Before-and-after scene images
__________________________________________________

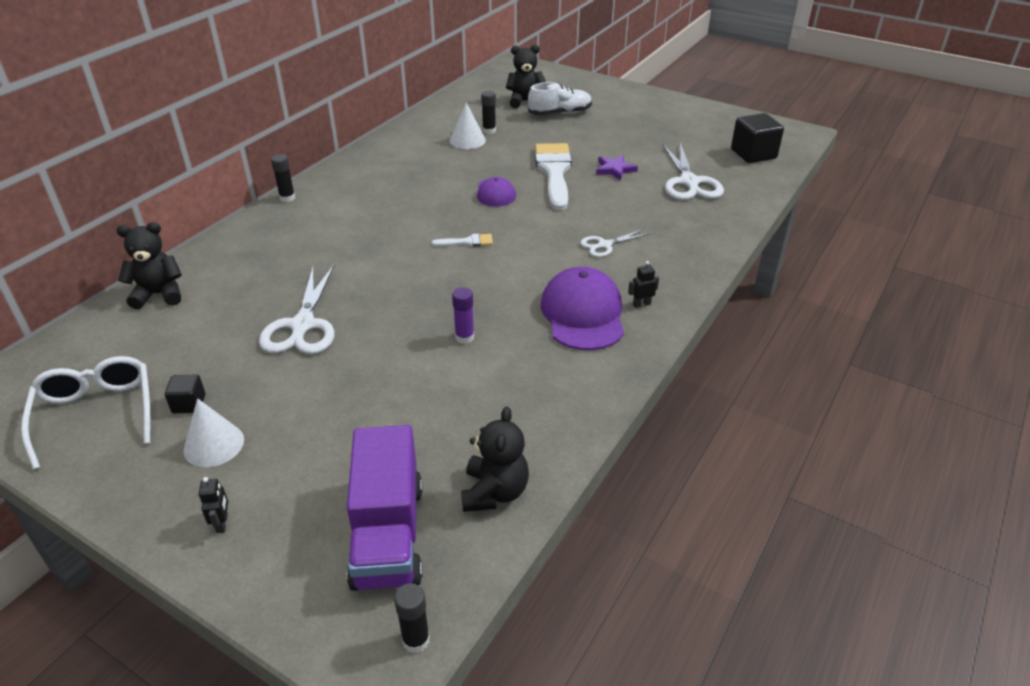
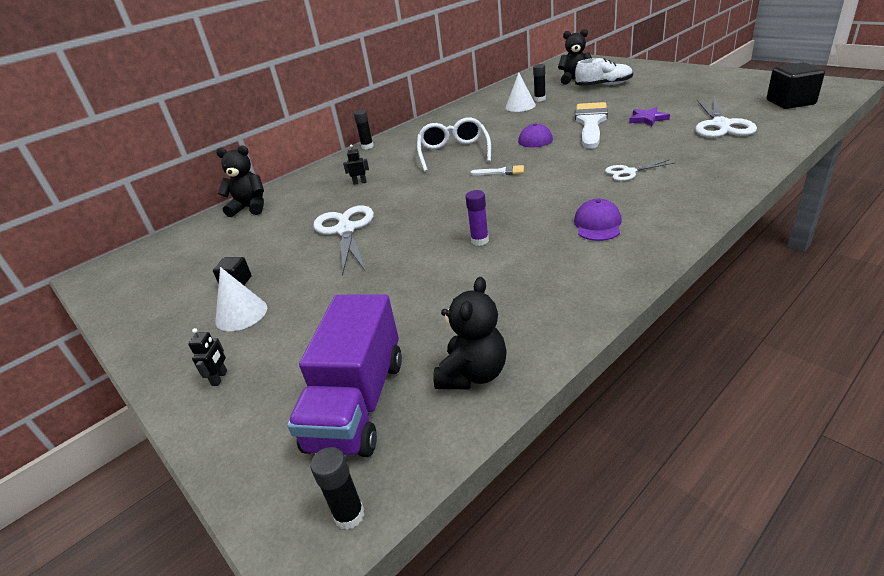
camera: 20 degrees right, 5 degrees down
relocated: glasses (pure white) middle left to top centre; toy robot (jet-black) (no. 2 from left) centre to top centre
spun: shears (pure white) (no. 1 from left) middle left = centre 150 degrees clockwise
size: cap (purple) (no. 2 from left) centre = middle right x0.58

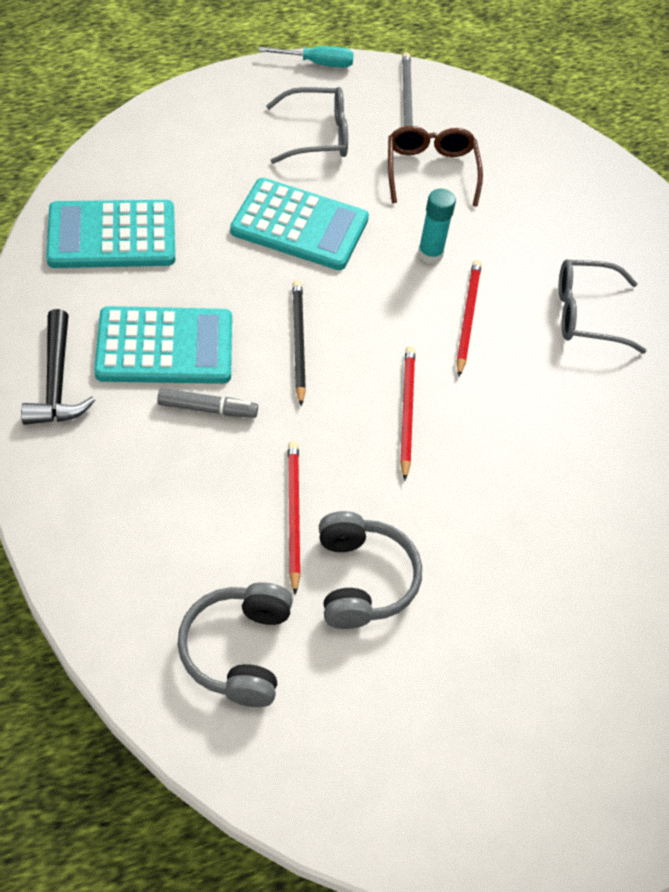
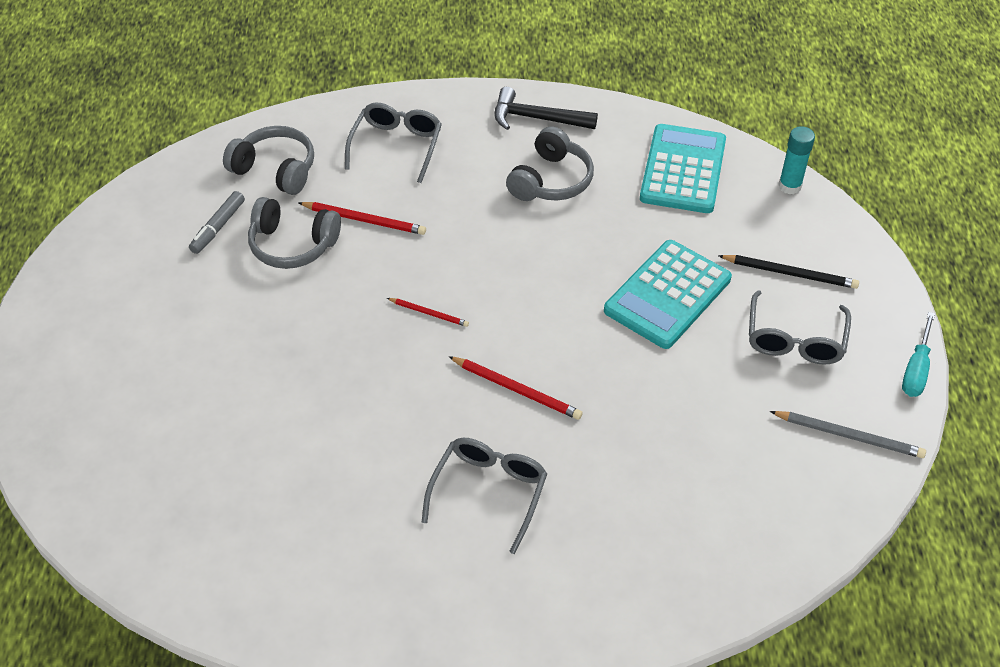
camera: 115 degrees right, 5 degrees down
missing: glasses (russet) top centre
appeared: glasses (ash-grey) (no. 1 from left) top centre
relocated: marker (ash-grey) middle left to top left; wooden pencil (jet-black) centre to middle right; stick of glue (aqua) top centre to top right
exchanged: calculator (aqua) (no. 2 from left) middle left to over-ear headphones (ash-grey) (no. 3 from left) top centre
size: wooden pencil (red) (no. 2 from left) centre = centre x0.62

__________________________________________________

_Task details:_
Check each line of the entries above for the word "white". List the ones that have it.

_Result of this exercise:_
relocated: glasses (pure white) middle left to top centre; toy robot (jet-black) (no. 2 from left) centre to top centre
spun: shears (pure white) (no. 1 from left) middle left = centre 150 degrees clockwise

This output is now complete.